[Records from a dataset]

========================================================================

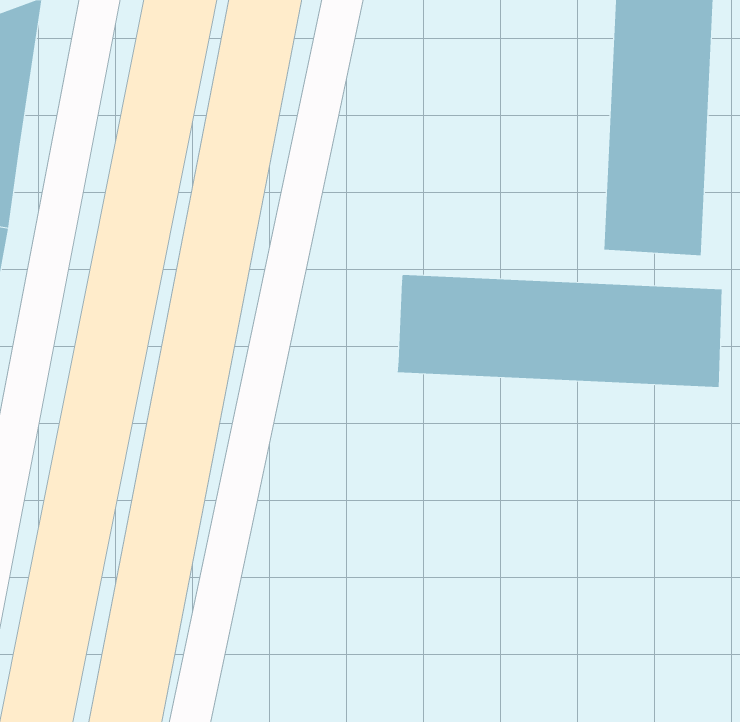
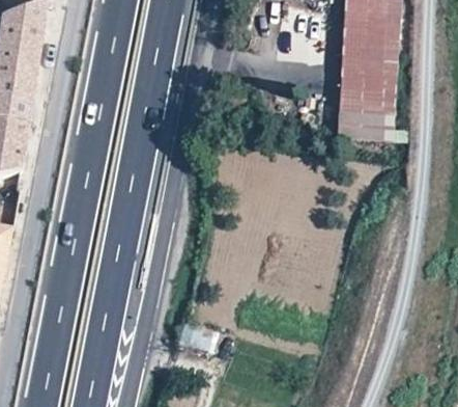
building: [397,274,722,388] -> none

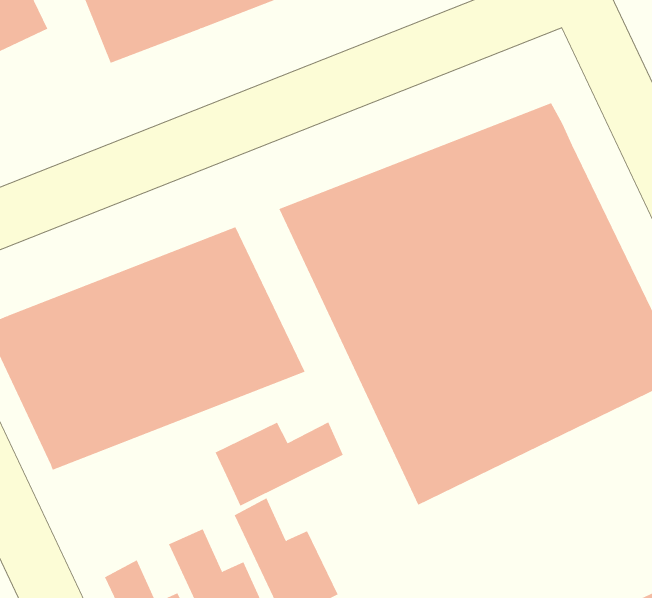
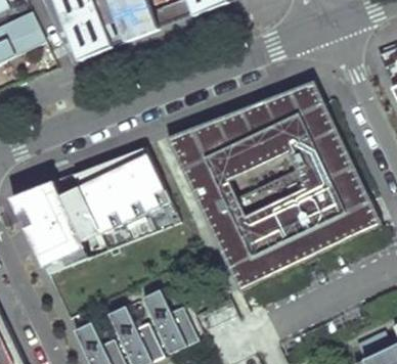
building: [215,421,343,506] -> none

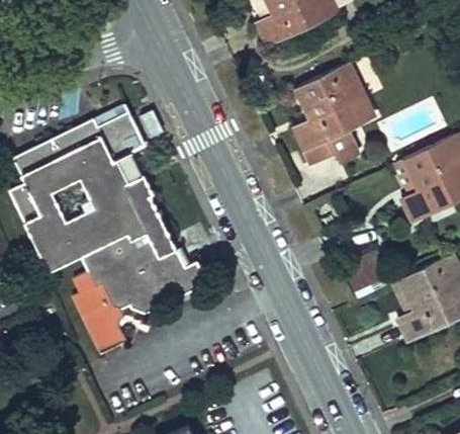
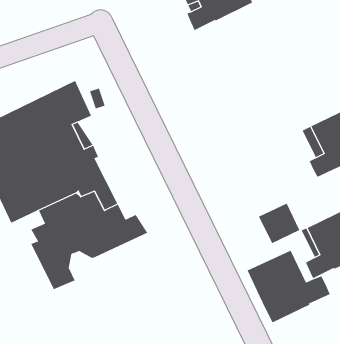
building: [293,64,373,164] -> none
building: none -> [247,250,331,323]

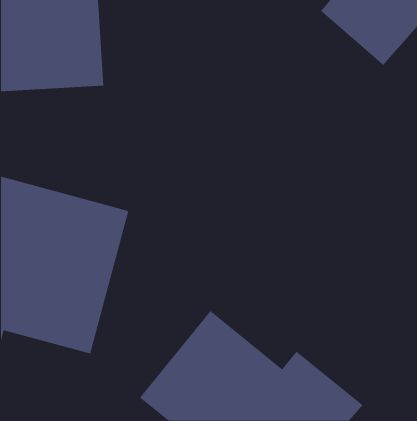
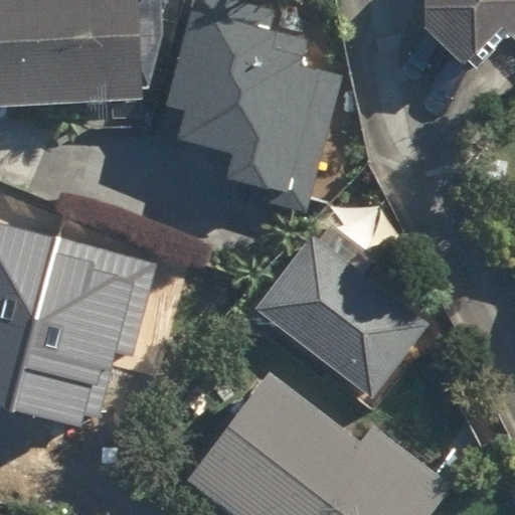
building: none -> [160,10,319,200]
building: none -> [252,220,435,401]

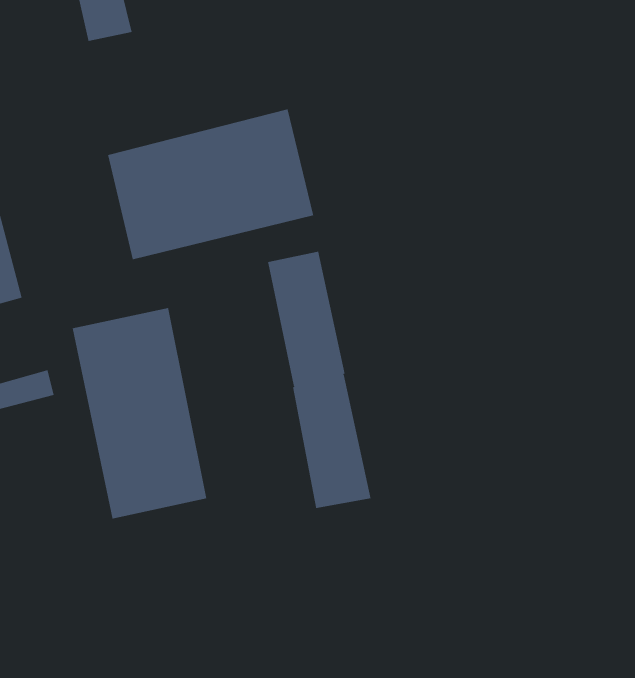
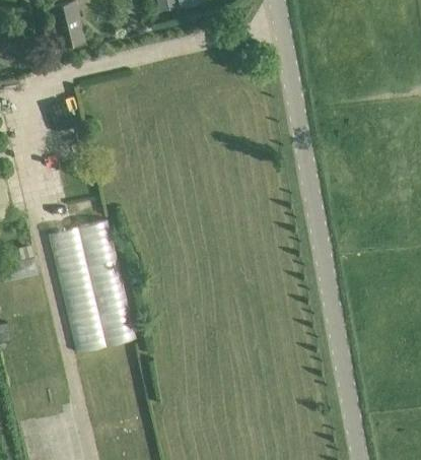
building: [107,109,314,260] -> none
building: [268,251,371,509] -> none

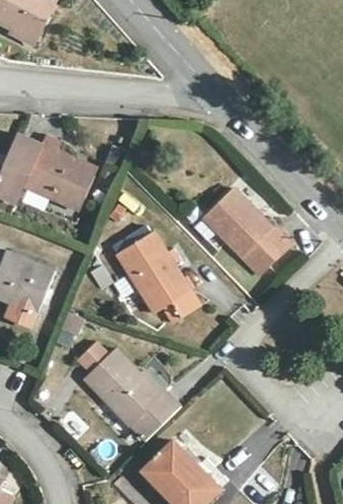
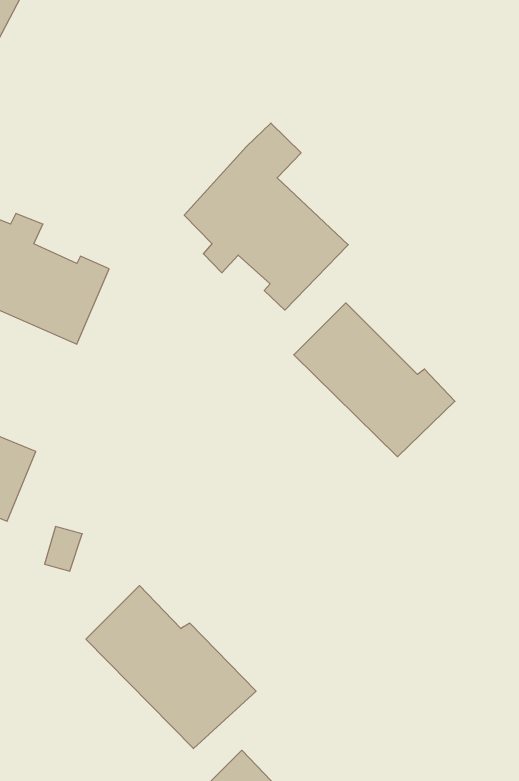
building: none -> [184,123,348,310]
building: [116,231,190,312] -> none

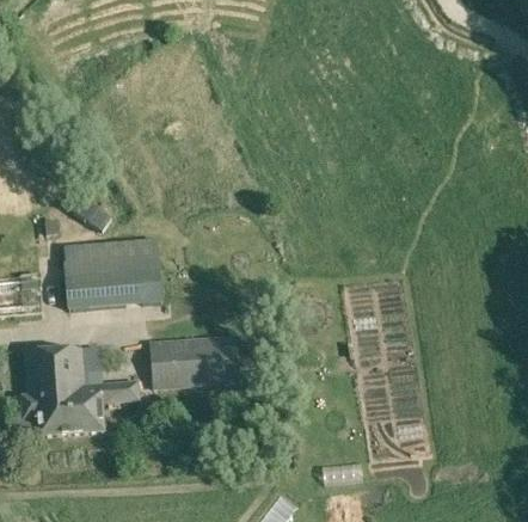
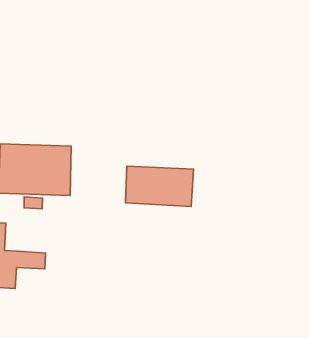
building: [149,334,239,388] -> [126,166,193,206]

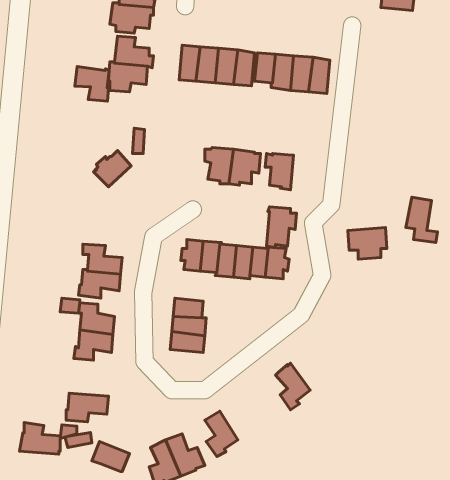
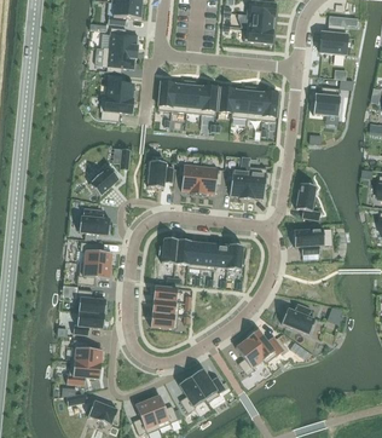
building: none -> [312,85,340,115]
building: [75,66,109,101] -> none
building: none -> [147,160,173,186]
building: [406,197,437,243] -> [295,183,320,219]
building: none -> [79,207,110,234]
building: [266,207,297,248] -> [247,166,271,198]
building: none -> [280,302,314,333]
building: none -> [247,328,284,362]
building: none -> [190,367,225,402]
building: [20,422,60,454] -> [69,338,102,363]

========================================================================

- [JOB ITEM]
Please transcribe all of the entries exactly and omit any picture they hold.

- [REPLY TO THE TASK]
building: [397,274,722,388] -> none

building: [215,421,343,506] -> none

building: [293,64,373,164] -> none
building: none -> [247,250,331,323]

building: none -> [160,10,319,200]
building: none -> [252,220,435,401]

building: [107,109,314,260] -> none
building: [268,251,371,509] -> none

building: none -> [184,123,348,310]
building: [116,231,190,312] -> none

building: [149,334,239,388] -> [126,166,193,206]

building: none -> [312,85,340,115]
building: [75,66,109,101] -> none
building: none -> [147,160,173,186]
building: [406,197,437,243] -> [295,183,320,219]
building: none -> [79,207,110,234]
building: [266,207,297,248] -> [247,166,271,198]
building: none -> [280,302,314,333]
building: none -> [247,328,284,362]
building: none -> [190,367,225,402]
building: [20,422,60,454] -> [69,338,102,363]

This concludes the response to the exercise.